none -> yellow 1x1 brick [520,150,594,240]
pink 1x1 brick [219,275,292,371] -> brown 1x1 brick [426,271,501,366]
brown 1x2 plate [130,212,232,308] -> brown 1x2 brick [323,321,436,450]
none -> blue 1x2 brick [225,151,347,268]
...
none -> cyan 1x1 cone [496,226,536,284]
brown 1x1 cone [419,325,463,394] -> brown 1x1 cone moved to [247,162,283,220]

### Problem to work on
Look above for the line with "brown 1x2 plate" and the line with "none -> blue 1x2 brick [225,151,347,268]". Retype those two lines and every line between them exactly, adding nothing.

### Solution for this problem
brown 1x2 plate [130,212,232,308] -> brown 1x2 brick [323,321,436,450]
none -> blue 1x2 brick [225,151,347,268]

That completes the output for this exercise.